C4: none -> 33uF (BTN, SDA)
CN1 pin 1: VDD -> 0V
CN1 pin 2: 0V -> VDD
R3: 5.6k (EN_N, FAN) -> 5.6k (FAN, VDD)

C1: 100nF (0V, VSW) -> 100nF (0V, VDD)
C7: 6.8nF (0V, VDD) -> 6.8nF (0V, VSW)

...

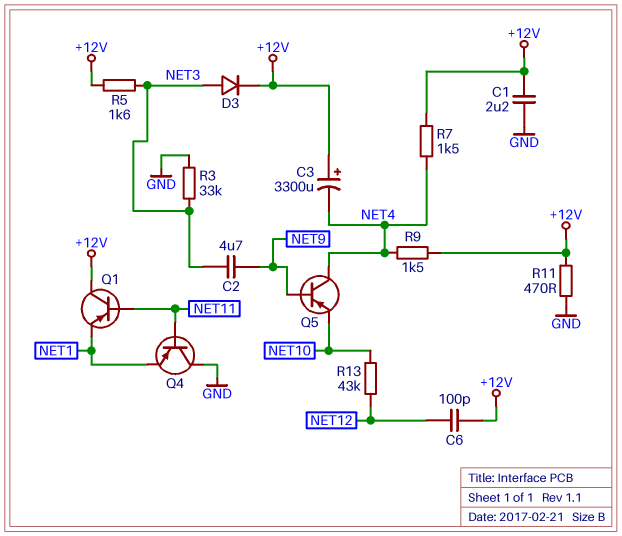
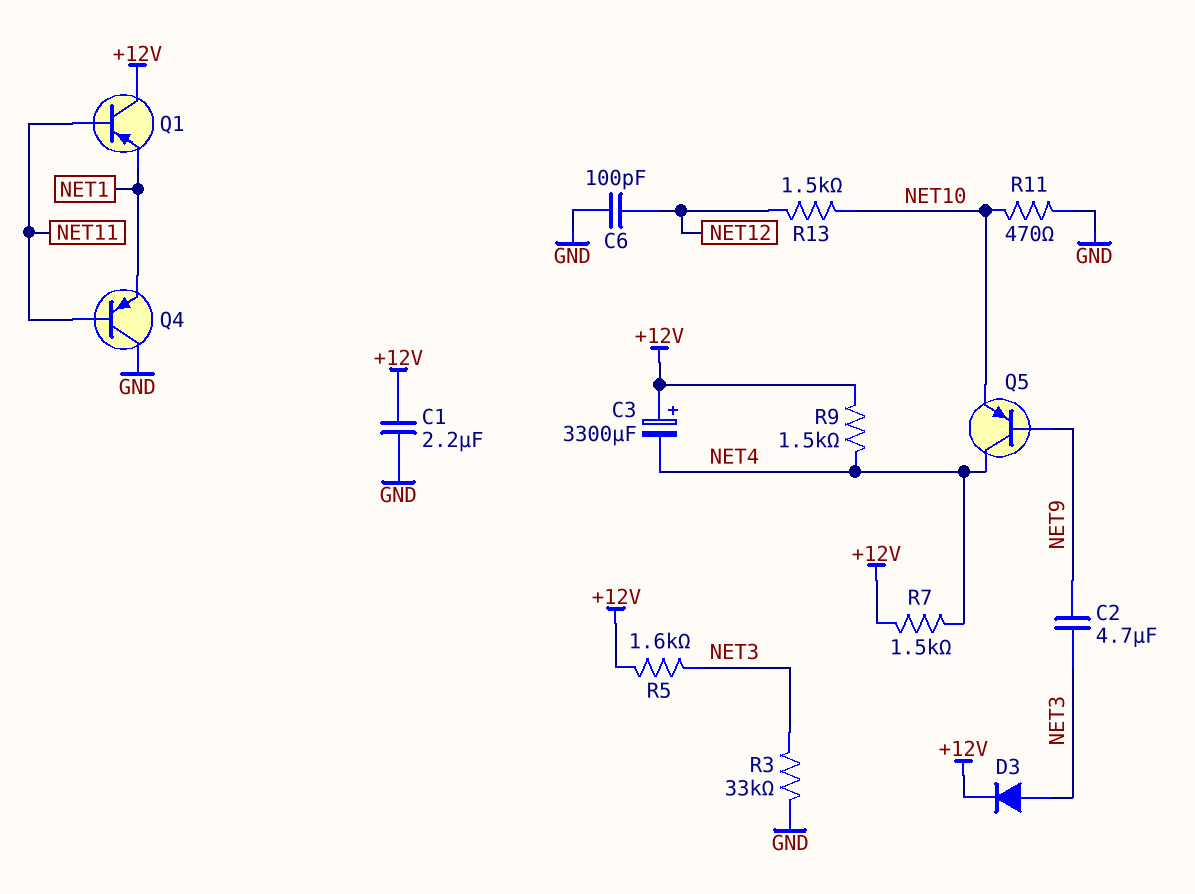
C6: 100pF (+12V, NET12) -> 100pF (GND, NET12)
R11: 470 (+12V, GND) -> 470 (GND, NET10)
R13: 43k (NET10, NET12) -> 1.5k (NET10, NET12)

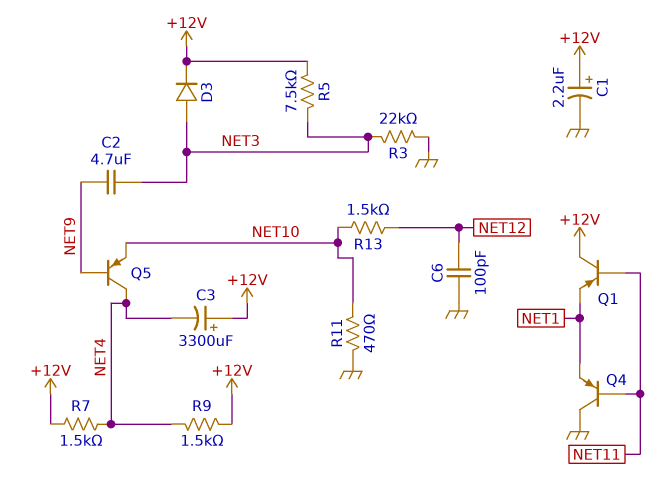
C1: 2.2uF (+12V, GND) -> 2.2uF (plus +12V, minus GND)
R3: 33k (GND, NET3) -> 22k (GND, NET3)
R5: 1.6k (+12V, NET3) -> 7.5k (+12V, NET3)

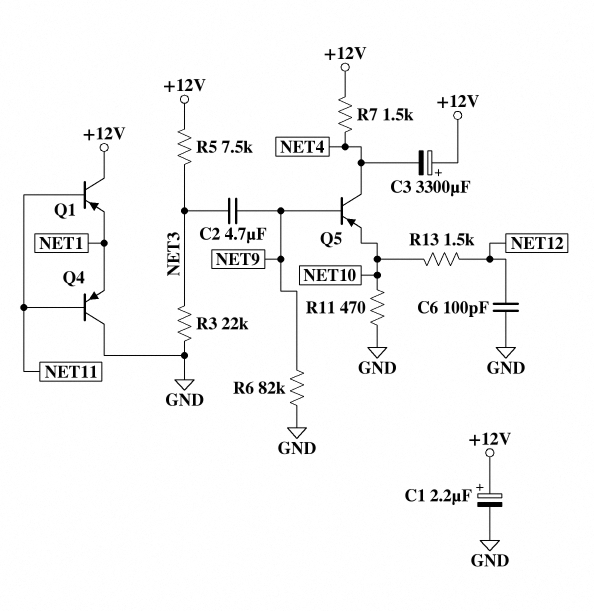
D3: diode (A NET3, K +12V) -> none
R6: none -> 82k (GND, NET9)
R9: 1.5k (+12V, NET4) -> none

:: ACTIVITY ::
Give again, word for word, every line of the listing above from the one with "R3: 5.6k (EN_N, FAN) -> 5.6k (FAN, VDD)" to the one with "C7: 6.8nF (0V, VDD) -> 6.8nF (0V, VSW)", both inclusive, and nothing beyond them.

:: SOLUTION FOR THIS PROBLEM ::
R3: 5.6k (EN_N, FAN) -> 5.6k (FAN, VDD)

C1: 100nF (0V, VSW) -> 100nF (0V, VDD)
C7: 6.8nF (0V, VDD) -> 6.8nF (0V, VSW)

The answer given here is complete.